### WHAT YOU WILL DO
For each record that follows, restate the text exactly and drop the pictures.

== INPUT RECORDS

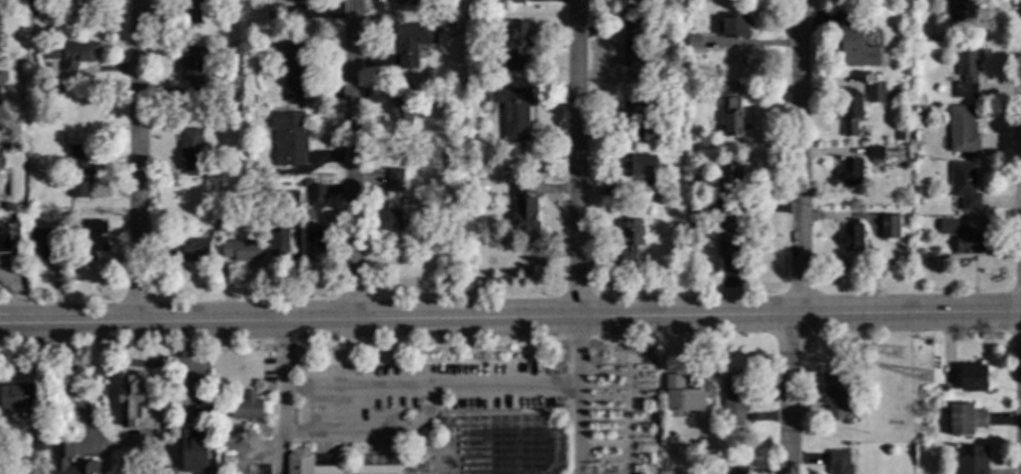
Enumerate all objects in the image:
building: (299, 0)
building: (408, 2)
building: (516, 2)
building: (23, 3)
building: (37, 3)
building: (469, 10)
building: (191, 13)
building: (275, 13)
building: (963, 13)
building: (732, 26)
building: (675, 36)
building: (412, 42)
building: (695, 42)
building: (631, 43)
building: (856, 43)
building: (514, 47)
building: (50, 53)
building: (78, 54)
building: (294, 71)
building: (193, 73)
building: (966, 73)
building: (2, 78)
building: (469, 79)
building: (875, 93)
building: (401, 106)
building: (636, 107)
building: (513, 112)
building: (850, 113)
building: (731, 117)
building: (962, 130)
building: (650, 131)
building: (899, 137)
building: (289, 138)
building: (469, 147)
building: (191, 151)
building: (876, 155)
road: (573, 156)
road: (354, 158)
road: (140, 160)
building: (637, 164)
building: (79, 170)
building: (851, 172)
building: (730, 177)
building: (394, 180)
building: (964, 186)
building: (653, 189)
building: (919, 191)
building: (313, 194)
building: (288, 199)
building: (44, 205)
building: (696, 206)
building: (9, 207)
building: (524, 212)
building: (389, 221)
building: (889, 227)
building: (218, 228)
building: (730, 234)
building: (851, 236)
road: (797, 237)
building: (958, 237)
building: (90, 239)
building: (9, 240)
building: (630, 240)
building: (278, 241)
building: (314, 243)
building: (45, 247)
building: (190, 250)
building: (241, 251)
road: (16, 291)
road: (510, 314)
power tower: (899, 354)
road: (130, 364)
power tower: (928, 378)
building: (973, 378)
building: (942, 389)
road: (432, 392)
building: (682, 395)
building: (836, 397)
building: (16, 399)
building: (734, 399)
building: (199, 404)
building: (134, 405)
building: (247, 407)
building: (202, 415)
building: (965, 420)
building: (557, 422)
road: (578, 432)
building: (436, 436)
road: (352, 437)
building: (42, 438)
road: (126, 445)
building: (64, 450)
building: (195, 452)
road: (281, 455)
building: (840, 461)
building: (972, 461)
building: (332, 463)
building: (167, 471)
building: (735, 471)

====

### ANSWER BOX
Enumerate all objects in the image:
building: (299, 0)
building: (408, 2)
building: (516, 2)
building: (23, 3)
building: (37, 3)
building: (469, 10)
building: (191, 13)
building: (275, 13)
building: (963, 13)
building: (732, 26)
building: (675, 36)
building: (412, 42)
building: (695, 42)
building: (631, 43)
building: (856, 43)
building: (514, 47)
building: (50, 53)
building: (78, 54)
building: (294, 71)
building: (193, 73)
building: (966, 73)
building: (2, 78)
building: (469, 79)
building: (875, 93)
building: (401, 106)
building: (636, 107)
building: (513, 112)
building: (850, 113)
building: (731, 117)
building: (962, 130)
building: (650, 131)
building: (899, 137)
building: (289, 138)
building: (469, 147)
building: (191, 151)
building: (876, 155)
road: (573, 156)
road: (354, 158)
road: (140, 160)
building: (637, 164)
building: (79, 170)
building: (851, 172)
building: (730, 177)
building: (394, 180)
building: (964, 186)
building: (653, 189)
building: (919, 191)
building: (313, 194)
building: (288, 199)
building: (44, 205)
building: (696, 206)
building: (9, 207)
building: (524, 212)
building: (389, 221)
building: (889, 227)
building: (218, 228)
building: (730, 234)
building: (851, 236)
road: (797, 237)
building: (958, 237)
building: (90, 239)
building: (9, 240)
building: (630, 240)
building: (278, 241)
building: (314, 243)
building: (45, 247)
building: (190, 250)
building: (241, 251)
road: (16, 291)
road: (510, 314)
power tower: (899, 354)
road: (130, 364)
power tower: (928, 378)
building: (973, 378)
building: (942, 389)
road: (432, 392)
building: (682, 395)
building: (836, 397)
building: (16, 399)
building: (734, 399)
building: (199, 404)
building: (134, 405)
building: (247, 407)
building: (202, 415)
building: (965, 420)
building: (557, 422)
road: (578, 432)
building: (436, 436)
road: (352, 437)
building: (42, 438)
road: (126, 445)
building: (64, 450)
building: (195, 452)
road: (281, 455)
building: (840, 461)
building: (972, 461)
building: (332, 463)
building: (167, 471)
building: (735, 471)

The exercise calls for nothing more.